* _What the task requires_: Determine how many lines below contain the word "exercise", then state only that figure.

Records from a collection

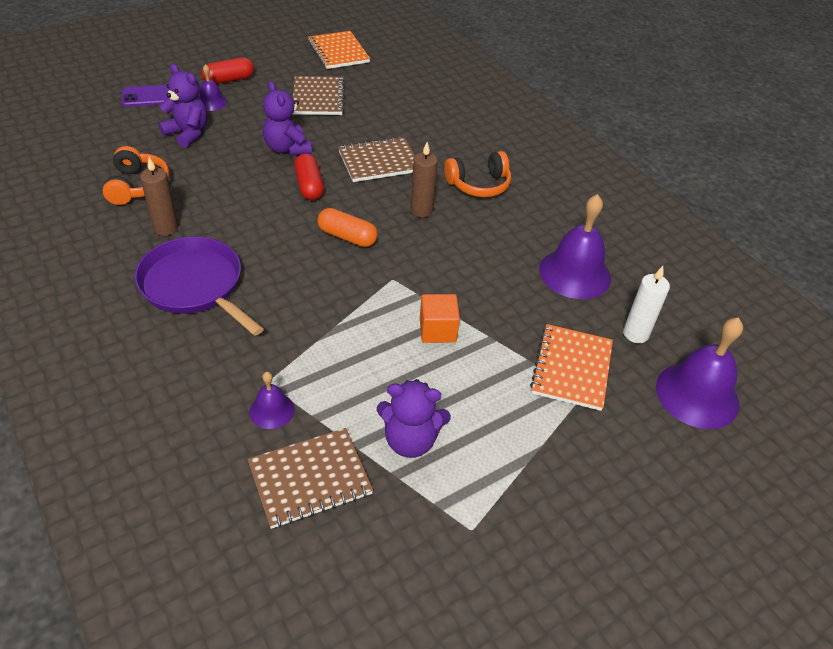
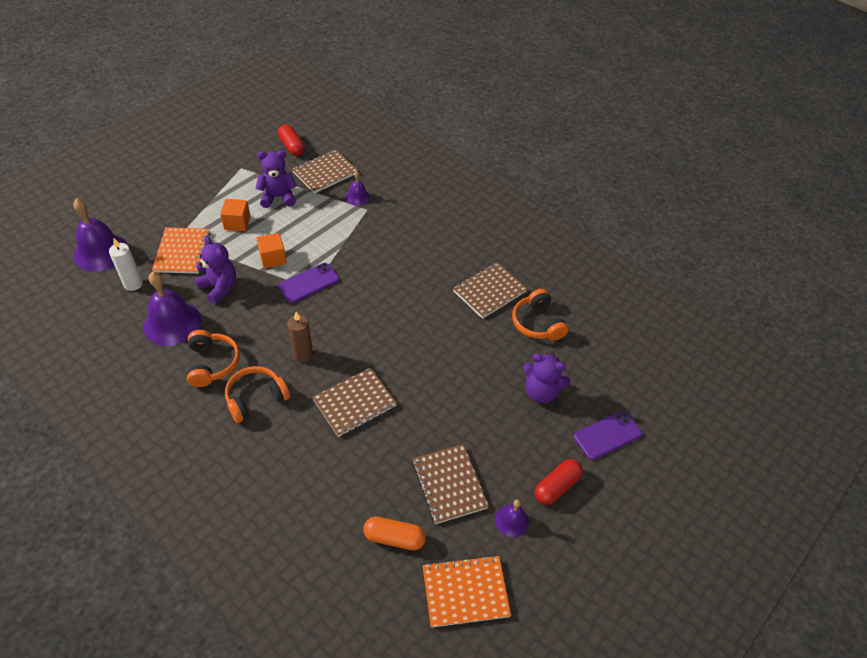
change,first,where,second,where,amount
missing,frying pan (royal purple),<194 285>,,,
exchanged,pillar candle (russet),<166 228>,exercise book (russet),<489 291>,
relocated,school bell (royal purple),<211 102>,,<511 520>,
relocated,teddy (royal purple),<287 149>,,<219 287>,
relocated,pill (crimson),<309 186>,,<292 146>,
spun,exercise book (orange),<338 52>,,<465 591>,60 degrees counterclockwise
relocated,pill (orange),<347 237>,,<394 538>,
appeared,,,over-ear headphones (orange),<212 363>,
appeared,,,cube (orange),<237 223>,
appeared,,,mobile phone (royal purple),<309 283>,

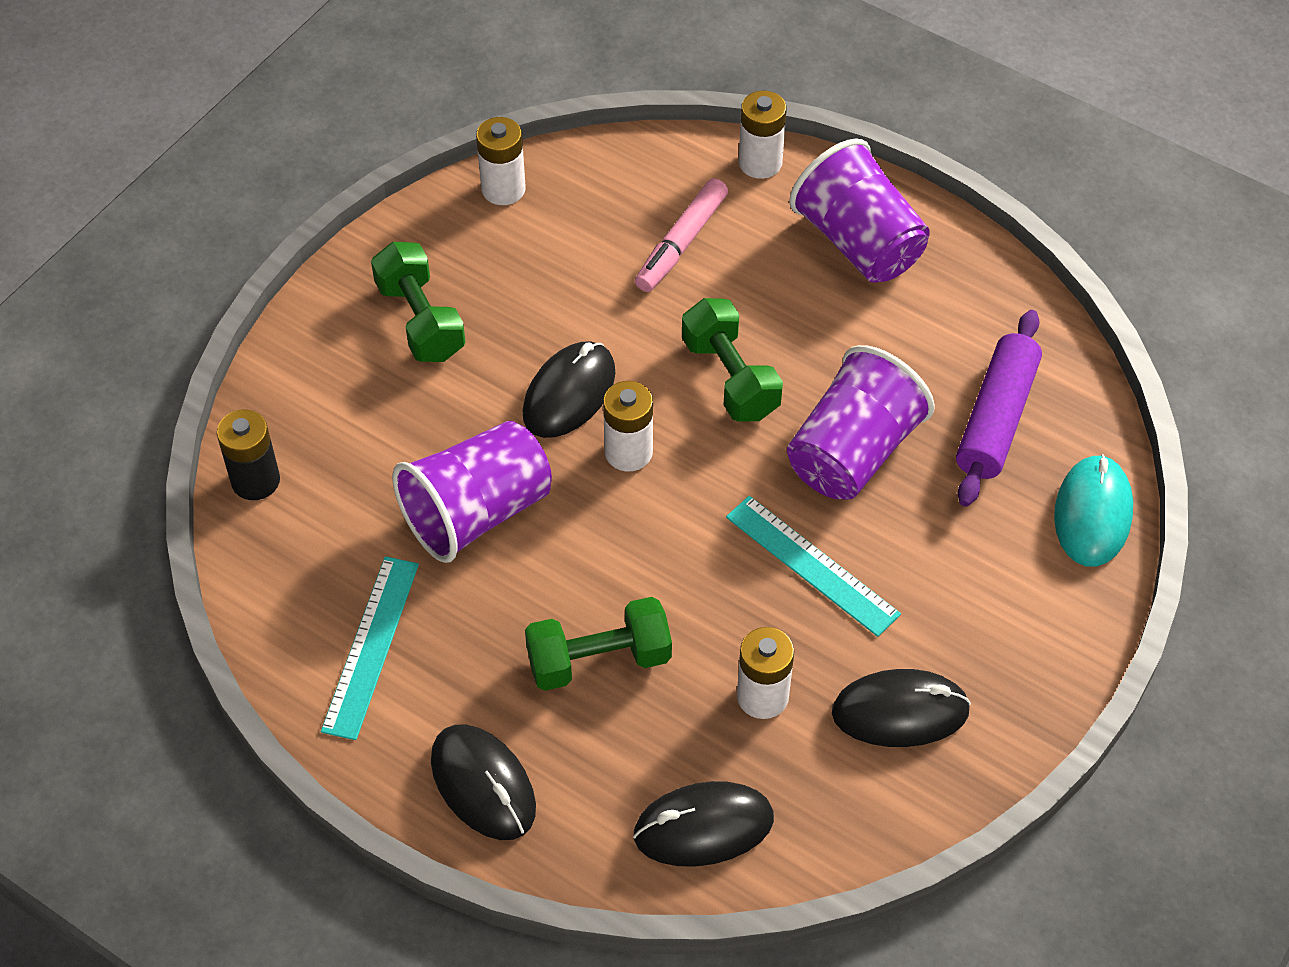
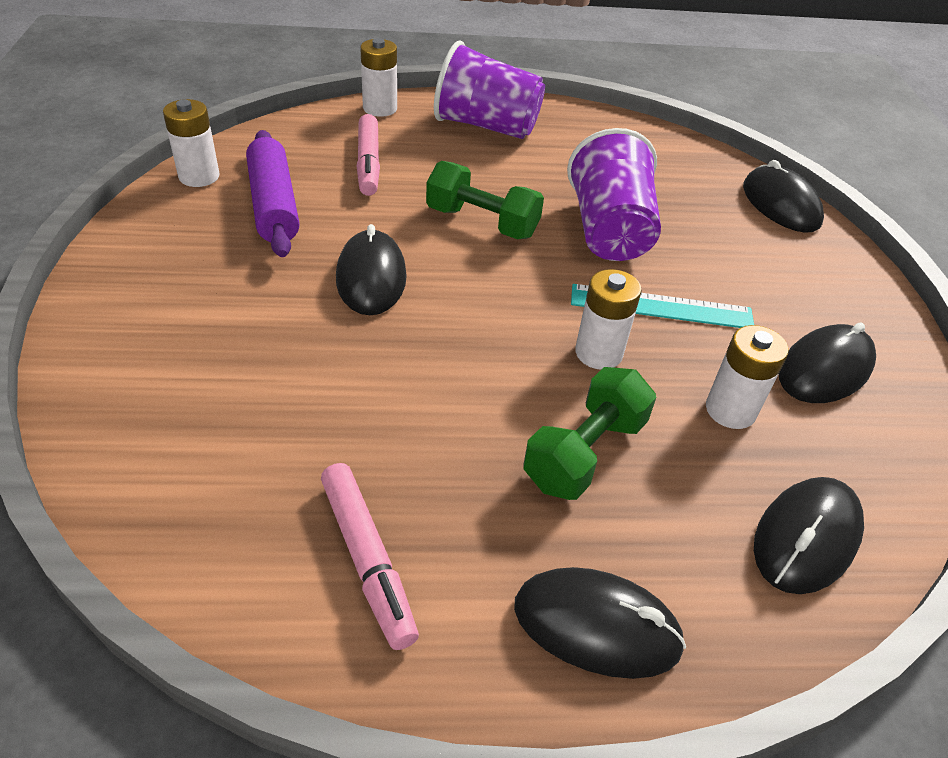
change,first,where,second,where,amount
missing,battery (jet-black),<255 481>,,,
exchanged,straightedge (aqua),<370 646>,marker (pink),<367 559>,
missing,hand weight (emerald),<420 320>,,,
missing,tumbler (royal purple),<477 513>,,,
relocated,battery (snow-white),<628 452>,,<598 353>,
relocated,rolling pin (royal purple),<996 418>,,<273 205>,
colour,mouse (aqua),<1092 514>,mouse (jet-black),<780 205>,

---

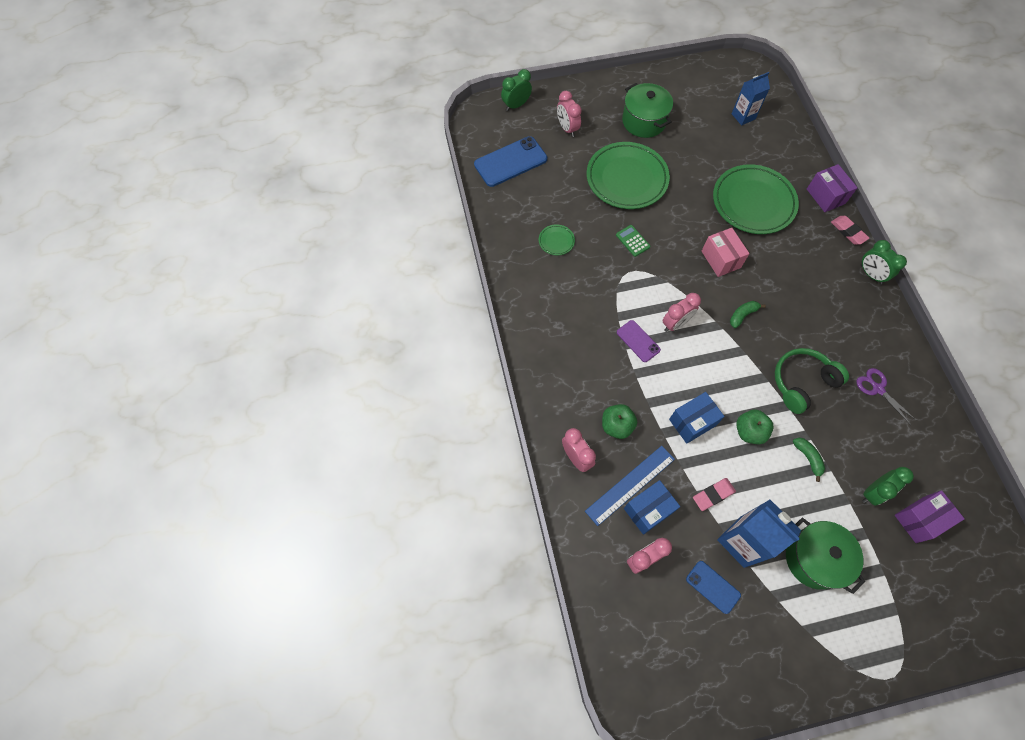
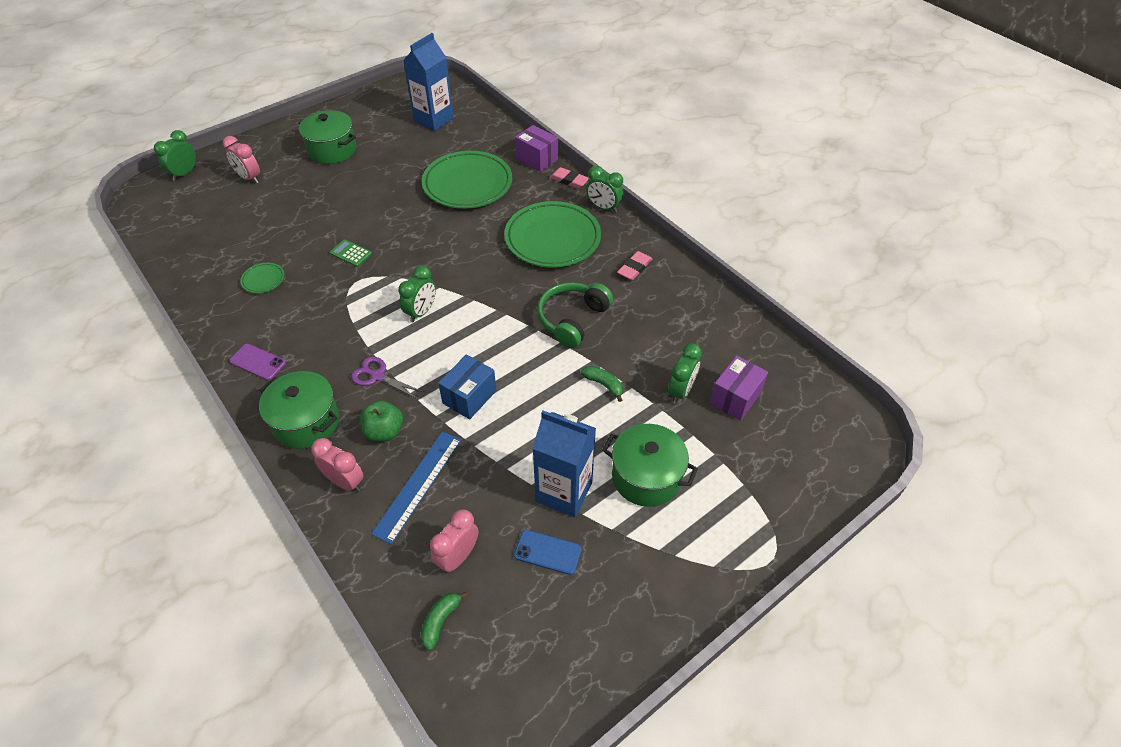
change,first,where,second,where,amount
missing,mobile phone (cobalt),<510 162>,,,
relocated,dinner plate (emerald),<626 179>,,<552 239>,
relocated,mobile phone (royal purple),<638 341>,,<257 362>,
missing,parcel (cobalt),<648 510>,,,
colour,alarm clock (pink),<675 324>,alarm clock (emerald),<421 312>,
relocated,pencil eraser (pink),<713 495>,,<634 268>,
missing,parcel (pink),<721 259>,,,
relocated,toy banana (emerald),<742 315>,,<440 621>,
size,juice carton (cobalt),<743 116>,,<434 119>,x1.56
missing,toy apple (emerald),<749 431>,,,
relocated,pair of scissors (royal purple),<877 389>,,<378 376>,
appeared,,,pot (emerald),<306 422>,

* _Reply_: 2